## Material for the task
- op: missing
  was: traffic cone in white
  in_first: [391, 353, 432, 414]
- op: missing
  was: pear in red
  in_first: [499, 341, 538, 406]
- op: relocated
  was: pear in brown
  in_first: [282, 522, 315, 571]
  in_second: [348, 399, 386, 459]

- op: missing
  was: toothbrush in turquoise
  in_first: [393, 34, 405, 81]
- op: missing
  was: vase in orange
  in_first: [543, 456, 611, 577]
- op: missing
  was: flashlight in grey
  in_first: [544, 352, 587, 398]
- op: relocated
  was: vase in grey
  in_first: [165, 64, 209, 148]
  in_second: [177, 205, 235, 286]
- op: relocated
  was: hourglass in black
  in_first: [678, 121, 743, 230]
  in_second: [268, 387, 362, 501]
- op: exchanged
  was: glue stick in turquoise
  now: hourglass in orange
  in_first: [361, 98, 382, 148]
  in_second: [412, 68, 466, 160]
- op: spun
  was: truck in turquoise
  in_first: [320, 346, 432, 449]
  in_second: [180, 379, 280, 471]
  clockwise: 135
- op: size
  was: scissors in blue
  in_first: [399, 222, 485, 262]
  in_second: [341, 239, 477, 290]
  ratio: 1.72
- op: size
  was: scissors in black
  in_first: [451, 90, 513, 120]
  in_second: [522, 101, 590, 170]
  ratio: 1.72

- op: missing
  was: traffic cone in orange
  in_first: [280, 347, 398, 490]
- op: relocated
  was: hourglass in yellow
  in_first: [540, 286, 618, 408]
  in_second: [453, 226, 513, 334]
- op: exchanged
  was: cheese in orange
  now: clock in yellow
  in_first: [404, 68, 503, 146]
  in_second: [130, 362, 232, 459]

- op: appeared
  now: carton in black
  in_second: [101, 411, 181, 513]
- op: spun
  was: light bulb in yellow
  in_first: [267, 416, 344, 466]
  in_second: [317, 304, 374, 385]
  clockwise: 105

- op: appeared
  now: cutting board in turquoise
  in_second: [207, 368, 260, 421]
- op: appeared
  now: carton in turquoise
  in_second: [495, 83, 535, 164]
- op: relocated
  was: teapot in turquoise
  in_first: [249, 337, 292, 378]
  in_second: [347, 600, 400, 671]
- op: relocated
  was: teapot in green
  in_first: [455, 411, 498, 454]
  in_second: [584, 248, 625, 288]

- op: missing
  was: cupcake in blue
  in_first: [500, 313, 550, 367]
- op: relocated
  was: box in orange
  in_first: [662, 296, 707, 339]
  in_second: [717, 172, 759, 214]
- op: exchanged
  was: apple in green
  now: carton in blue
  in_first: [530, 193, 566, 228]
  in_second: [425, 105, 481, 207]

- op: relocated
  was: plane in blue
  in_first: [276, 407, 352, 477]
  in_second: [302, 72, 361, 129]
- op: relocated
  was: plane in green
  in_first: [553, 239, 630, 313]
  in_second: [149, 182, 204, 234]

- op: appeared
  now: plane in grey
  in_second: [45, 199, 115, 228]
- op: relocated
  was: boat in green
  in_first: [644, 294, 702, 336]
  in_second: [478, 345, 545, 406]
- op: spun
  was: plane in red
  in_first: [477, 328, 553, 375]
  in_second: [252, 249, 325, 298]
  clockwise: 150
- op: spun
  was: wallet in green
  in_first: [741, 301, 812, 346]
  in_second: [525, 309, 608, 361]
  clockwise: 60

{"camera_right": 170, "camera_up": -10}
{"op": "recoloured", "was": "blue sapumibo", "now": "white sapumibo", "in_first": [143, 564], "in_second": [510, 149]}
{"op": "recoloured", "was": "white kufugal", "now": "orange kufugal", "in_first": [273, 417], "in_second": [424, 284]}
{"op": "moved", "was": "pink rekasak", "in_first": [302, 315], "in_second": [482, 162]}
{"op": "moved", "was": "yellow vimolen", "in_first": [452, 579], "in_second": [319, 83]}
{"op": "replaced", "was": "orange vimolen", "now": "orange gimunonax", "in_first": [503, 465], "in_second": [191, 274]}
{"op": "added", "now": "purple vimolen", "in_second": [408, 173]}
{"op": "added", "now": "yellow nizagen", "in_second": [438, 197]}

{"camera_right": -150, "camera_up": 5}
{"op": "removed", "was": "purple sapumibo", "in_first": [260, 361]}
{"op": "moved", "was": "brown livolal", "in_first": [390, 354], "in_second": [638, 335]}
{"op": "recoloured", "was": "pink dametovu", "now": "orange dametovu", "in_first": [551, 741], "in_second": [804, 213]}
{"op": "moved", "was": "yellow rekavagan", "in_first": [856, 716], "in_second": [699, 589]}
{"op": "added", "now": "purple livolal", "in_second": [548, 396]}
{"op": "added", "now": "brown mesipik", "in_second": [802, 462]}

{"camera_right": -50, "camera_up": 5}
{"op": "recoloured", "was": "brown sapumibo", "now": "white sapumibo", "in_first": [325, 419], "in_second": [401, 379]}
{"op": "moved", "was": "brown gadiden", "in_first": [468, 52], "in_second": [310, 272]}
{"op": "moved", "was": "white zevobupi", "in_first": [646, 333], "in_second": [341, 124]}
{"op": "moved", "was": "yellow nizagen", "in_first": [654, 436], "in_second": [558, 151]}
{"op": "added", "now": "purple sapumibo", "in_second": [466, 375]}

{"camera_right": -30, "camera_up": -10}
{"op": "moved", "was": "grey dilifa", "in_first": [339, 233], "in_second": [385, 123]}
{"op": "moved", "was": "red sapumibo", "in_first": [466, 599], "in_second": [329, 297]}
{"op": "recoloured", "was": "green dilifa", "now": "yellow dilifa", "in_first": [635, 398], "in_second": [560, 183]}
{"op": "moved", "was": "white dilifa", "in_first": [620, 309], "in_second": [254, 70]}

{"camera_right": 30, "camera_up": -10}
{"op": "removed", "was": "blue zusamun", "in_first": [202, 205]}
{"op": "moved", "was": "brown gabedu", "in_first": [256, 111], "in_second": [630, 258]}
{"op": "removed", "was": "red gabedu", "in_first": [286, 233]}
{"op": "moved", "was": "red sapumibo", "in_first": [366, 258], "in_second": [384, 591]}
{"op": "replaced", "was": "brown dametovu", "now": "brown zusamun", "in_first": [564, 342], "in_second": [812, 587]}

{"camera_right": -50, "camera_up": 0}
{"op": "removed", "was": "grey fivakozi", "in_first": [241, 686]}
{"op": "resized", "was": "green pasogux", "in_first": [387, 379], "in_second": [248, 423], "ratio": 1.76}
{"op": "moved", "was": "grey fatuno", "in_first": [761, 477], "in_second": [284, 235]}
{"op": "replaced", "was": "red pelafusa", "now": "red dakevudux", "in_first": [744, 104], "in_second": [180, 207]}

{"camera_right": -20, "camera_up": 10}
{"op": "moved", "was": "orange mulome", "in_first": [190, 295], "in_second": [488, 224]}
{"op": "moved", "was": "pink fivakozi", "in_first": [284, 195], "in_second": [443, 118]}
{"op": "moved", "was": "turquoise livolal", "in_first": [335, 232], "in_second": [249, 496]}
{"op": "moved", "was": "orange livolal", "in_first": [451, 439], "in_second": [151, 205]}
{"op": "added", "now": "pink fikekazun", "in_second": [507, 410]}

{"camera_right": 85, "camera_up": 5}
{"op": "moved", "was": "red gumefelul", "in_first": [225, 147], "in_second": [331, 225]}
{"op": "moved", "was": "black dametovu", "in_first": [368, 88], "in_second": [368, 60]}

## Task objective
For each line of the entries that holds the word "vimolen", pull that line out.

## Answer space
{"op": "moved", "was": "yellow vimolen", "in_first": [452, 579], "in_second": [319, 83]}
{"op": "replaced", "was": "orange vimolen", "now": "orange gimunonax", "in_first": [503, 465], "in_second": [191, 274]}
{"op": "added", "now": "purple vimolen", "in_second": [408, 173]}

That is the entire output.